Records
=-=-=
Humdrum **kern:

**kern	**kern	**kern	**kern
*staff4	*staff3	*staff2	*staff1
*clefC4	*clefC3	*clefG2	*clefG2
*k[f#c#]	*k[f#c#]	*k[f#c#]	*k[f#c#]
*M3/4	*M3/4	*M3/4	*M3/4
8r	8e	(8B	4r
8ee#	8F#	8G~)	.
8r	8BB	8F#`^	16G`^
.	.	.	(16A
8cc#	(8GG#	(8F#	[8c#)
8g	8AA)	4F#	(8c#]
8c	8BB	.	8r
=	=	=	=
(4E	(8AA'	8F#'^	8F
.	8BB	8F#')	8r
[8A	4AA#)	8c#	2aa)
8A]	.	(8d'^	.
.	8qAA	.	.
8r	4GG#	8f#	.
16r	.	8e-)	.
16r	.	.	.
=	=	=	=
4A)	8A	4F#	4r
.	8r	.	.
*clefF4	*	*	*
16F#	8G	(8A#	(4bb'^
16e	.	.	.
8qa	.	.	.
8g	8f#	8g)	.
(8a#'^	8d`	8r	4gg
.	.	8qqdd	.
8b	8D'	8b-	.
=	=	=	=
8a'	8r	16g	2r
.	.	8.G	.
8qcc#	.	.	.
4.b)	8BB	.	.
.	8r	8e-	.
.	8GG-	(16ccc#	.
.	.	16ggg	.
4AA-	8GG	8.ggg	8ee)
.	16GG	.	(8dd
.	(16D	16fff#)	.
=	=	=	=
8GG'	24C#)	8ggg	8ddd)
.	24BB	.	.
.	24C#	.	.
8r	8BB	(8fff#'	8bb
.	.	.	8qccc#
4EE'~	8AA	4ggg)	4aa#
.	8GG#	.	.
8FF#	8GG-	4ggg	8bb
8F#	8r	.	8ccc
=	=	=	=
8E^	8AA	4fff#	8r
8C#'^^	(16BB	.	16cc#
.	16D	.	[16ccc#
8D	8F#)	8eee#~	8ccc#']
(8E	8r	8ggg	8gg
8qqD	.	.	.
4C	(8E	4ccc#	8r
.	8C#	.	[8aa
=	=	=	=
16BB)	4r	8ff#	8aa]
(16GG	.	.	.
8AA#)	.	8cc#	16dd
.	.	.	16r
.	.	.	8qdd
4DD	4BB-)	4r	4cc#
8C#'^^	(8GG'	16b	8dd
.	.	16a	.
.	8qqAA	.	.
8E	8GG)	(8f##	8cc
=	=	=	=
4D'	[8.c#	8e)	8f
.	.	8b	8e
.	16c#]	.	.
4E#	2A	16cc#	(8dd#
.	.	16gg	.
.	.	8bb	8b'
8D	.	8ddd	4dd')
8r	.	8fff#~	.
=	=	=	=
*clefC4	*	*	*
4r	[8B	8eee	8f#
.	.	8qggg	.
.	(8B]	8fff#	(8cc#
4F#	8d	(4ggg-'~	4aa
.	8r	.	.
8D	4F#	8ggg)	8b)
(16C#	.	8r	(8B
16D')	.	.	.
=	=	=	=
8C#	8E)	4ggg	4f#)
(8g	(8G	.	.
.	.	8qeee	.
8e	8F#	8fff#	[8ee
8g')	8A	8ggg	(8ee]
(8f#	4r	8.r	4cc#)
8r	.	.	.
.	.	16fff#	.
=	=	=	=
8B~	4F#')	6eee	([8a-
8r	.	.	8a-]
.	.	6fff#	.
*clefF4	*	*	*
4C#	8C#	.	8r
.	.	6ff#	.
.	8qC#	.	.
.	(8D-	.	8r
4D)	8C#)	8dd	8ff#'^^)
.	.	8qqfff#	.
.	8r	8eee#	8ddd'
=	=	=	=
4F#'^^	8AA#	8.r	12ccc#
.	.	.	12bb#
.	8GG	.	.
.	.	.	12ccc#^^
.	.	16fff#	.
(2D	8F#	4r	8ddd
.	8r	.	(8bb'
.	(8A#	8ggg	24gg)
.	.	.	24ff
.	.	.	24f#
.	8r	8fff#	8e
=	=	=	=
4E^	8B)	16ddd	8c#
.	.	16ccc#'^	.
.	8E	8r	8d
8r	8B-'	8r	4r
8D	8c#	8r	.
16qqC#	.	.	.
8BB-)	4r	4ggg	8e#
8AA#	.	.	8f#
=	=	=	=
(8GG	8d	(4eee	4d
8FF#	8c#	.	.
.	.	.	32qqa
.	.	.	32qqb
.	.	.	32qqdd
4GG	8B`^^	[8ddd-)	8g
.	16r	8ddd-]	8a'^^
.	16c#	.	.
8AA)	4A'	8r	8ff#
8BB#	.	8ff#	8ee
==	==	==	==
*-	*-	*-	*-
=-=-=
■ Stated problem
Copy all of these lines exactly as they are.

■ Answer below
Humdrum **kern:

**kern	**kern	**kern	**kern
*staff4	*staff3	*staff2	*staff1
*clefC4	*clefC3	*clefG2	*clefG2
*k[f#c#]	*k[f#c#]	*k[f#c#]	*k[f#c#]
*M3/4	*M3/4	*M3/4	*M3/4
8r	8e	(8B	4r
8ee#	8F#	8G~)	.
8r	8BB	8F#`^	16G`^
.	.	.	(16A
8cc#	(8GG#	(8F#	[8c#)
8g	8AA)	4F#	(8c#]
8c	8BB	.	8r
=	=	=	=
(4E	(8AA'	8F#'^	8F
.	8BB	8F#')	8r
[8A	4AA#)	8c#	2aa)
8A]	.	(8d'^	.
.	8qAA	.	.
8r	4GG#	8f#	.
16r	.	8e-)	.
16r	.	.	.
=	=	=	=
4A)	8A	4F#	4r
.	8r	.	.
*clefF4	*	*	*
16F#	8G	(8A#	(4bb'^
16e	.	.	.
8qa	.	.	.
8g	8f#	8g)	.
(8a#'^	8d`	8r	4gg
.	.	8qqdd	.
8b	8D'	8b-	.
=	=	=	=
8a'	8r	16g	2r
.	.	8.G	.
8qcc#	.	.	.
4.b)	8BB	.	.
.	8r	8e-	.
.	8GG-	(16ccc#	.
.	.	16ggg	.
4AA-	8GG	8.ggg	8ee)
.	16GG	.	(8dd
.	(16D	16fff#)	.
=	=	=	=
8GG'	24C#)	8ggg	8ddd)
.	24BB	.	.
.	24C#	.	.
8r	8BB	(8fff#'	8bb
.	.	.	8qccc#
4EE'~	8AA	4ggg)	4aa#
.	8GG#	.	.
8FF#	8GG-	4ggg	8bb
8F#	8r	.	8ccc
=	=	=	=
8E^	8AA	4fff#	8r
8C#'^^	(16BB	.	16cc#
.	16D	.	[16ccc#
8D	8F#)	8eee#~	8ccc#']
(8E	8r	8ggg	8gg
8qqD	.	.	.
4C	(8E	4ccc#	8r
.	8C#	.	[8aa
=	=	=	=
16BB)	4r	8ff#	8aa]
(16GG	.	.	.
8AA#)	.	8cc#	16dd
.	.	.	16r
.	.	.	8qdd
4DD	4BB-)	4r	4cc#
8C#'^^	(8GG'	16b	8dd
.	.	16a	.
.	8qqAA	.	.
8E	8GG)	(8f##	8cc
=	=	=	=
4D'	[8.c#	8e)	8f
.	.	8b	8e
.	16c#]	.	.
4E#	2A	16cc#	(8dd#
.	.	16gg	.
.	.	8bb	8b'
8D	.	8ddd	4dd')
8r	.	8fff#~	.
=	=	=	=
*clefC4	*	*	*
4r	[8B	8eee	8f#
.	.	8qggg	.
.	(8B]	8fff#	(8cc#
4F#	8d	(4ggg-'~	4aa
.	8r	.	.
8D	4F#	8ggg)	8b)
(16C#	.	8r	(8B
16D')	.	.	.
=	=	=	=
8C#	8E)	4ggg	4f#)
(8g	(8G	.	.
.	.	8qeee	.
8e	8F#	8fff#	[8ee
8g')	8A	8ggg	(8ee]
(8f#	4r	8.r	4cc#)
8r	.	.	.
.	.	16fff#	.
=	=	=	=
8B~	4F#')	6eee	([8a-
8r	.	.	8a-]
.	.	6fff#	.
*clefF4	*	*	*
4C#	8C#	.	8r
.	.	6ff#	.
.	8qC#	.	.
.	(8D-	.	8r
4D)	8C#)	8dd	8ff#'^^)
.	.	8qqfff#	.
.	8r	8eee#	8ddd'
=	=	=	=
4F#'^^	8AA#	8.r	12ccc#
.	.	.	12bb#
.	8GG	.	.
.	.	.	12ccc#^^
.	.	16fff#	.
(2D	8F#	4r	8ddd
.	8r	.	(8bb'
.	(8A#	8ggg	24gg)
.	.	.	24ff
.	.	.	24f#
.	8r	8fff#	8e
=	=	=	=
4E^	8B)	16ddd	8c#
.	.	16ccc#'^	.
.	8E	8r	8d
8r	8B-'	8r	4r
8D	8c#	8r	.
16qqC#	.	.	.
8BB-)	4r	4ggg	8e#
8AA#	.	.	8f#
=	=	=	=
(8GG	8d	(4eee	4d
8FF#	8c#	.	.
.	.	.	32qqa
.	.	.	32qqb
.	.	.	32qqdd
4GG	8B`^^	[8ddd-)	8g
.	16r	8ddd-]	8a'^^
.	16c#	.	.
8AA)	4A'	8r	8ff#
8BB#	.	8ff#	8ee
==	==	==	==
*-	*-	*-	*-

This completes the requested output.